▸ **TASK OBJECTIVE**:
Write out the whole listing exactly; no images belong in it.

▸ **RAW DATA**:
——

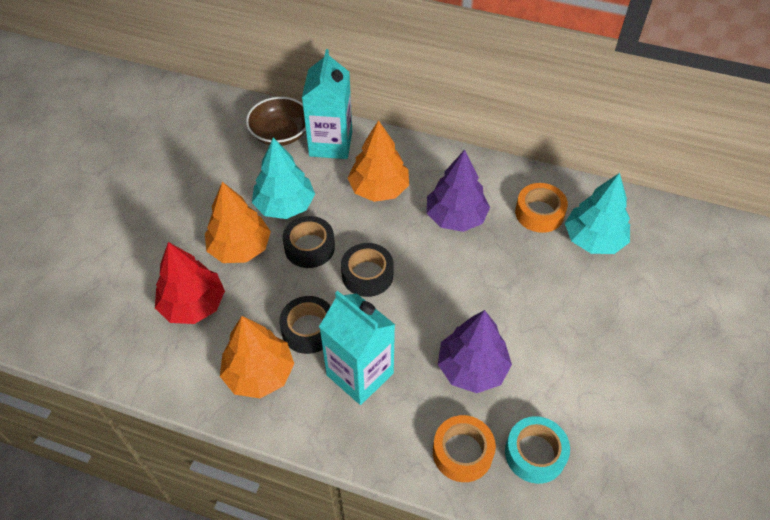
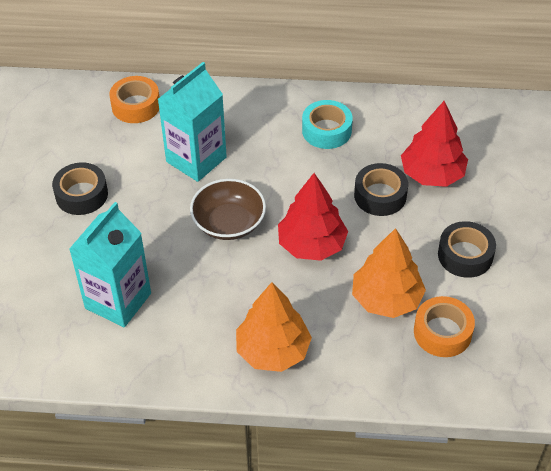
orange tree: 3 -> 2
purple tree: 2 -> 0
red tree: 1 -> 2
turquoise tree: 2 -> 0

——

▸ **ANSWER AREA**:
orange tree: 3 -> 2
purple tree: 2 -> 0
red tree: 1 -> 2
turquoise tree: 2 -> 0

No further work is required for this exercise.